(Scene difference descriptions)
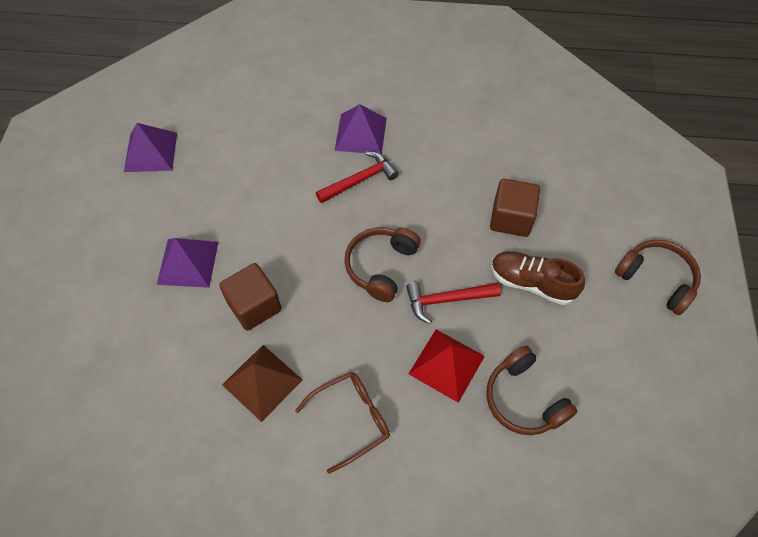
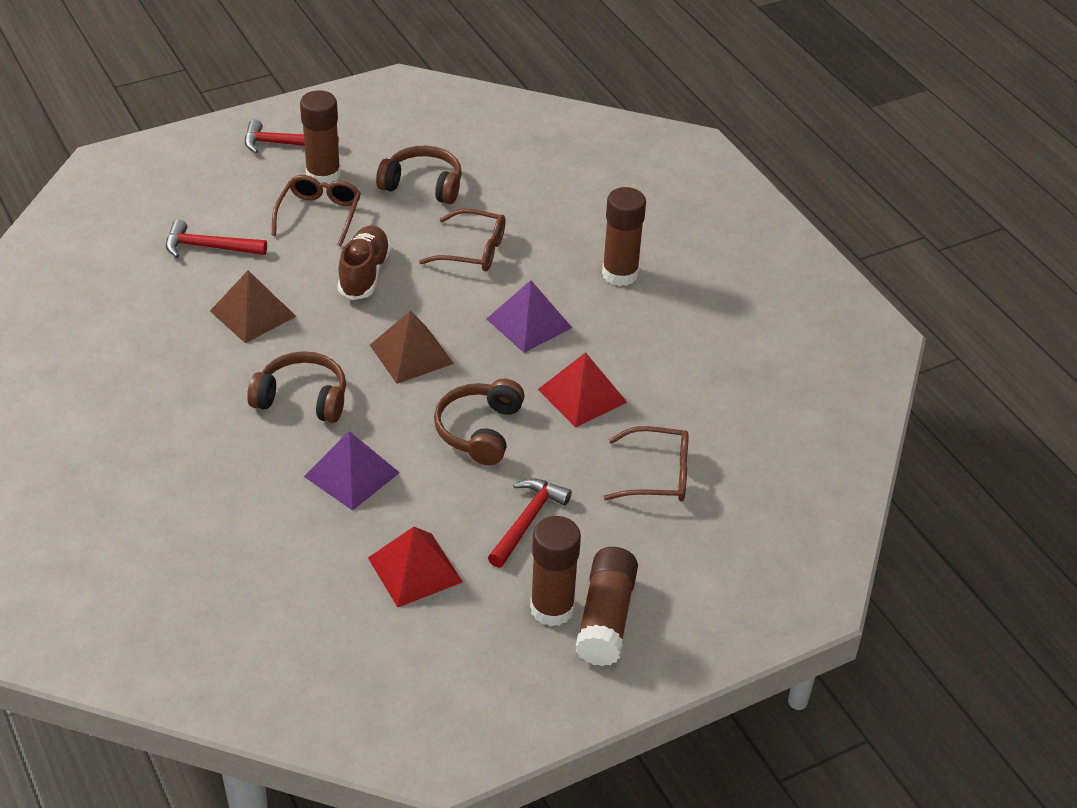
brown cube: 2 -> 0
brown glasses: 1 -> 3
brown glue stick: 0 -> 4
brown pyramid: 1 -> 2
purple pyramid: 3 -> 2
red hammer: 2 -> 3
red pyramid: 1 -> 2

*WHAT TO WORK ON*.
Your answer must consist of the entries, unchanged, with no pictures in it.

*RESULT*.
brown cube: 2 -> 0
brown glasses: 1 -> 3
brown glue stick: 0 -> 4
brown pyramid: 1 -> 2
purple pyramid: 3 -> 2
red hammer: 2 -> 3
red pyramid: 1 -> 2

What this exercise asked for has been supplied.